§ Aim of the task: Could you give back every record below exactly, leaving out the pictures?

(Object transformation records)
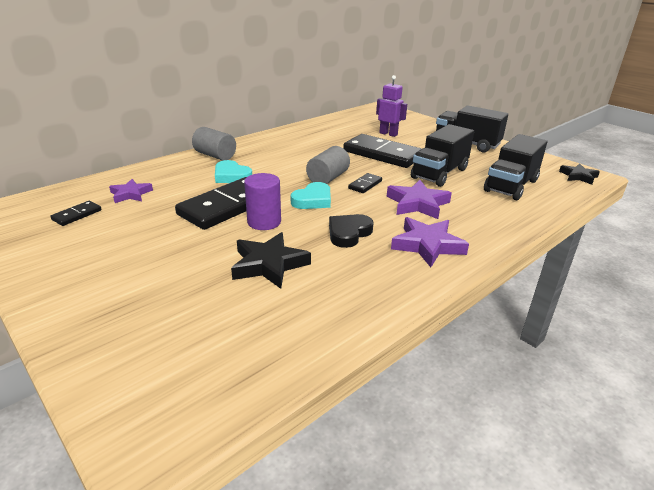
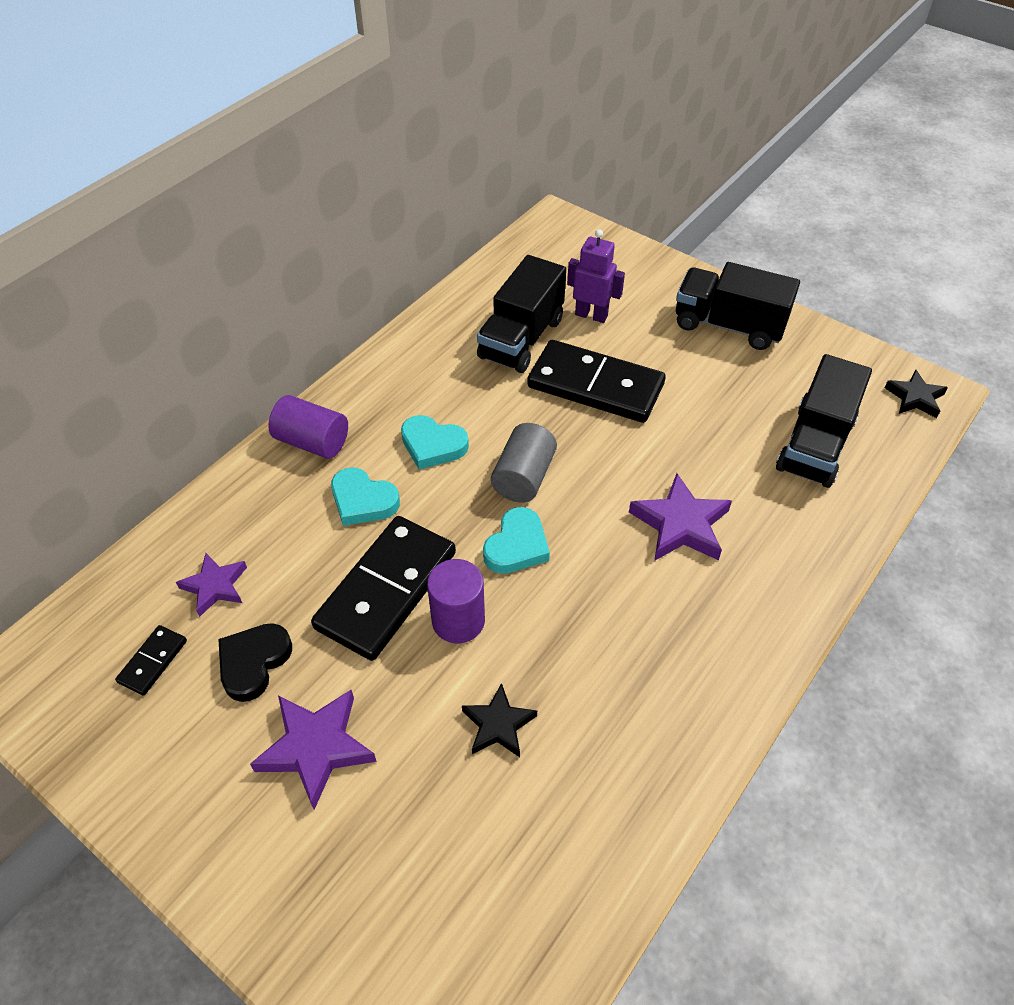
camera: 10 degrees left, 20 degrees up
(215, 155) = (312, 442): grey cylinder -> purple cylinder
(269, 264) = (498, 725): black star -> black star, size x0.64
(281, 163) = (433, 445): none -> turquoise heart
(348, 233) = (594, 624): black heart -> black heart (254, 663)
(365, 185) = (588, 485): black domino -> none
(427, 245) = (714, 631): purple star -> purple star (316, 747)
(439, 173) = (699, 429): black truck -> black truck (521, 338)

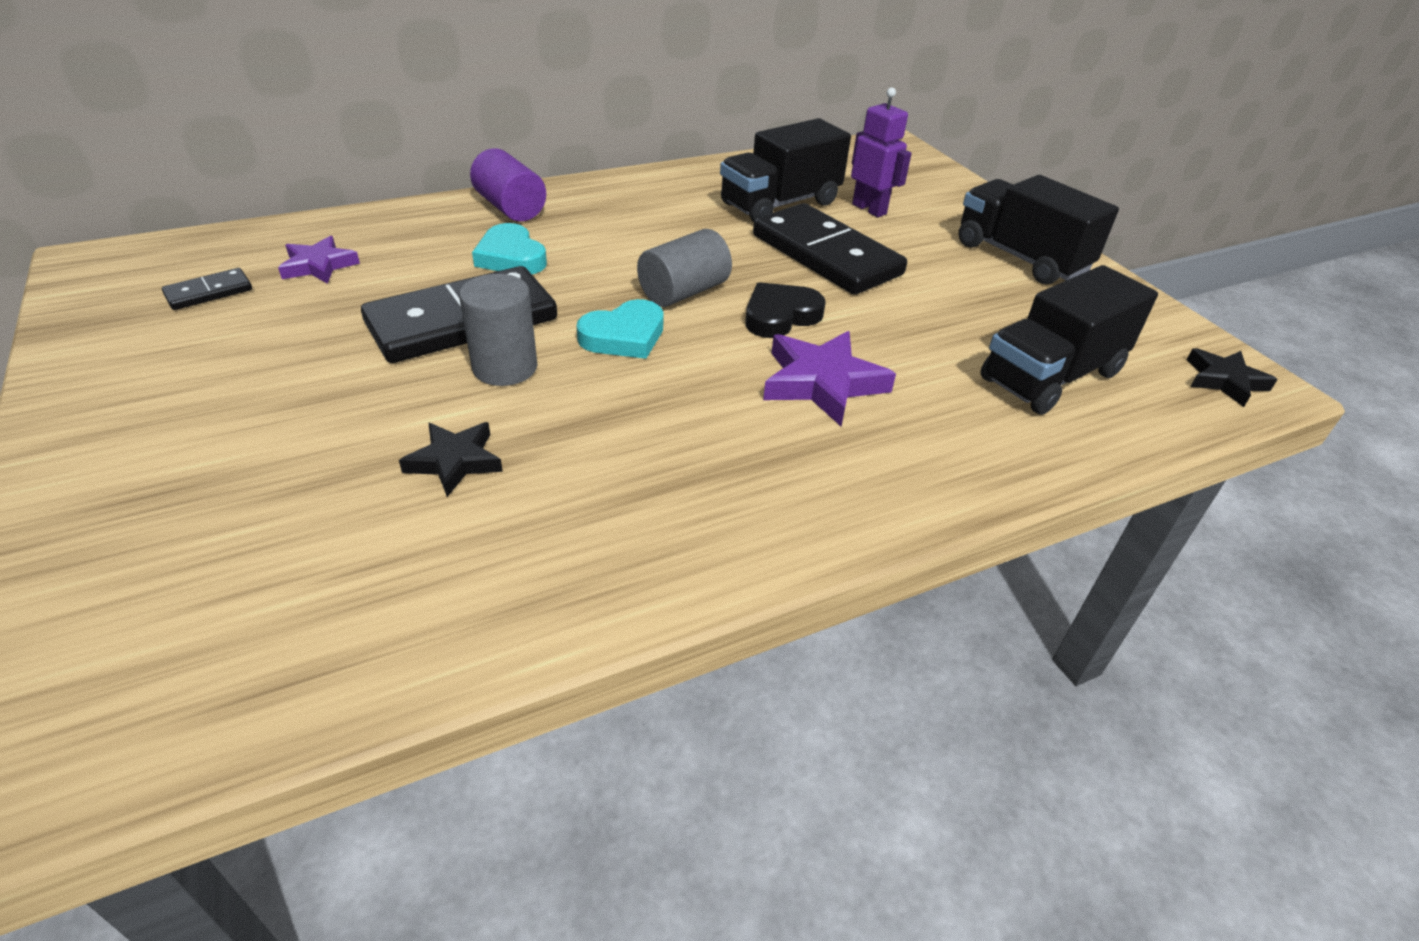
camera: 25 degrees right, 10 degrees down
(254, 663) = (287, 325): black heart -> black heart (780, 316)
(316, 747) = (265, 404): purple star -> none
(433, 445) = (617, 243): turquoise heart -> none
(458, 621) = (505, 367): purple cylinder -> grey cylinder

§ Task output:
camera: 10 degrees left, 20 degrees up
(215, 155) = (312, 442): grey cylinder -> purple cylinder
(269, 264) = (498, 725): black star -> black star, size x0.64
(281, 163) = (433, 445): none -> turquoise heart
(348, 233) = (594, 624): black heart -> black heart (254, 663)
(365, 185) = (588, 485): black domino -> none
(427, 245) = (714, 631): purple star -> purple star (316, 747)
(439, 173) = (699, 429): black truck -> black truck (521, 338)

camera: 25 degrees right, 10 degrees down
(254, 663) = (287, 325): black heart -> black heart (780, 316)
(316, 747) = (265, 404): purple star -> none
(433, 445) = (617, 243): turquoise heart -> none
(458, 621) = (505, 367): purple cylinder -> grey cylinder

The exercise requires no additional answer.